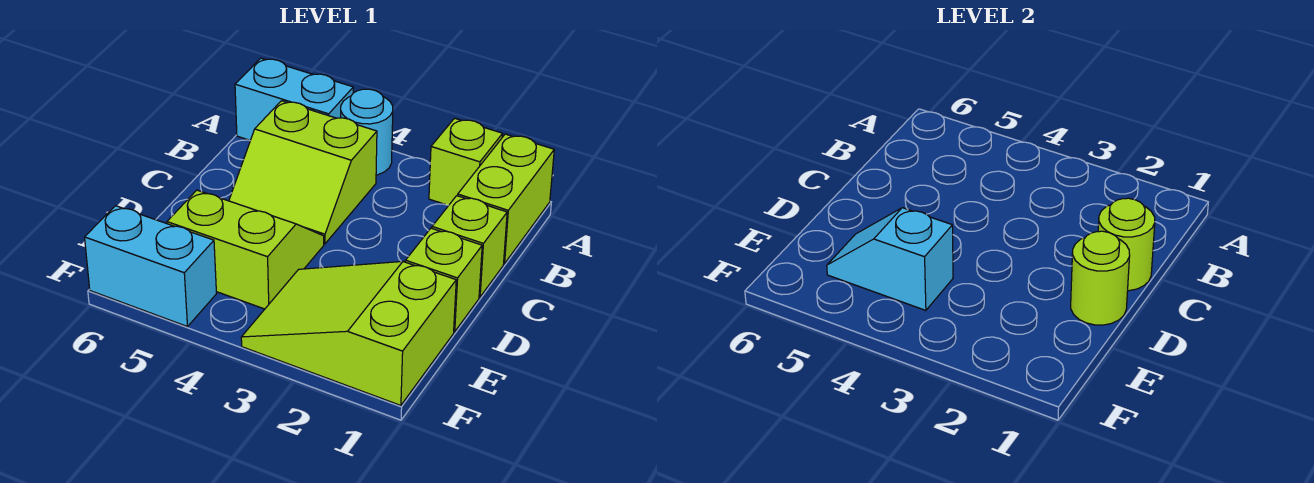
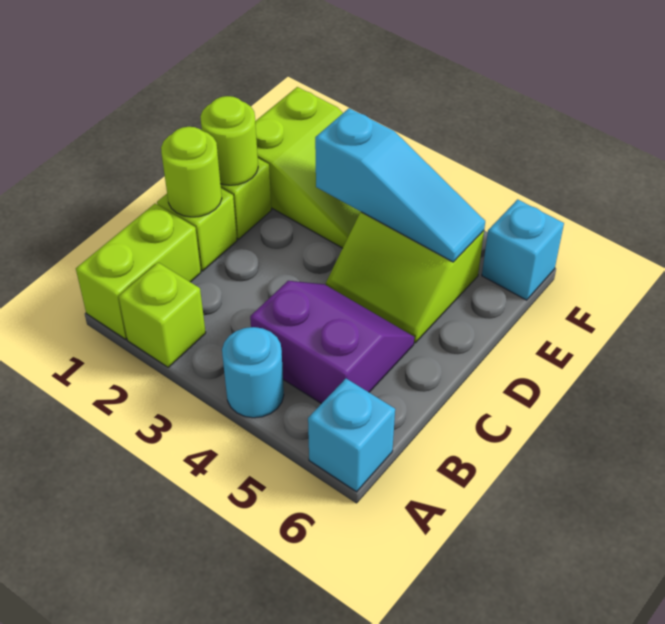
cyan brick A5:A6 level 1 -> cyan brick A6 level 1
lime slope B4:C5 level 1 top B -> purple slope B4:C5 level 1 top B
cyan slope E4:E5 level 2 top 4 -> cyan slope E3:E5 level 2 top 3
cyan brick F5:F6 level 1 -> cyan brick F6 level 1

# Task details
From the line containing "lime slope B4:C5" down to the last line of the listing above, give every line again exactly, and add nothing.

# Written response
lime slope B4:C5 level 1 top B -> purple slope B4:C5 level 1 top B
cyan slope E4:E5 level 2 top 4 -> cyan slope E3:E5 level 2 top 3
cyan brick F5:F6 level 1 -> cyan brick F6 level 1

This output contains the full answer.